# Assignment:
The data below should be copied over with complete accuracy.

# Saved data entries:

---+---

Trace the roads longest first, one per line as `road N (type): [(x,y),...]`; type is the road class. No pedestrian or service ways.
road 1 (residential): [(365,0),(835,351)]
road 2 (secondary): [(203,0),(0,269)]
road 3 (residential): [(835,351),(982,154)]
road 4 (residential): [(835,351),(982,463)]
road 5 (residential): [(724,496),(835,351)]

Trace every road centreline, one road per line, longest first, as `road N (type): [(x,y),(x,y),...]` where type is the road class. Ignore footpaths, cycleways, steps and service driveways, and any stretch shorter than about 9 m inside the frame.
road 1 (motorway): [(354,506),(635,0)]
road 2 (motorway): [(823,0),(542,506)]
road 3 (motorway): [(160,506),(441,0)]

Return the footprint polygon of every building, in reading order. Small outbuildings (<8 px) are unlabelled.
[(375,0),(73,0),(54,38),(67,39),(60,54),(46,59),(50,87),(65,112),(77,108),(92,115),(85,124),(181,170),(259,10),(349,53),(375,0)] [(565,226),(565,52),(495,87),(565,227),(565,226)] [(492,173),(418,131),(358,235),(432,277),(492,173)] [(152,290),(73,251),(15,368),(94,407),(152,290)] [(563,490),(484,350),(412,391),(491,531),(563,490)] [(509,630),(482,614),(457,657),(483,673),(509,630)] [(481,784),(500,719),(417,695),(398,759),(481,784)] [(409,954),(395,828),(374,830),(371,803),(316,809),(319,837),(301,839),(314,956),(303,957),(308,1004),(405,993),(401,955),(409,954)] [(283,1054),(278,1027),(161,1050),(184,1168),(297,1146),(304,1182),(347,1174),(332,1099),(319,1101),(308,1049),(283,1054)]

---+---

# Answer for this exercise:
Trace the roads longest first, one per line as `road N (type): [(x,y),...]`; type is the road class. No pedestrian or service ways.
road 1 (residential): [(365,0),(835,351)]
road 2 (secondary): [(203,0),(0,269)]
road 3 (residential): [(835,351),(982,154)]
road 4 (residential): [(835,351),(982,463)]
road 5 (residential): [(724,496),(835,351)]

Trace every road centreline, one road per line, longest first, as `road N (type): [(x,y),(x,y),...]` where type is the road class. Ignore footpaths, cycleways, steps and service driveways, and any stretch shorter than about 9 m inside the frame.
road 1 (motorway): [(354,506),(635,0)]
road 2 (motorway): [(823,0),(542,506)]
road 3 (motorway): [(160,506),(441,0)]

Return the footprint polygon of every building, in reading order. Small outbuildings (<8 px) are unlabelled.
[(375,0),(73,0),(54,38),(67,39),(60,54),(46,59),(50,87),(65,112),(77,108),(92,115),(85,124),(181,170),(259,10),(349,53),(375,0)] [(565,226),(565,52),(495,87),(565,227),(565,226)] [(492,173),(418,131),(358,235),(432,277),(492,173)] [(152,290),(73,251),(15,368),(94,407),(152,290)] [(563,490),(484,350),(412,391),(491,531),(563,490)] [(509,630),(482,614),(457,657),(483,673),(509,630)] [(481,784),(500,719),(417,695),(398,759),(481,784)] [(409,954),(395,828),(374,830),(371,803),(316,809),(319,837),(301,839),(314,956),(303,957),(308,1004),(405,993),(401,955),(409,954)] [(283,1054),(278,1027),(161,1050),(184,1168),(297,1146),(304,1182),(347,1174),(332,1099),(319,1101),(308,1049),(283,1054)]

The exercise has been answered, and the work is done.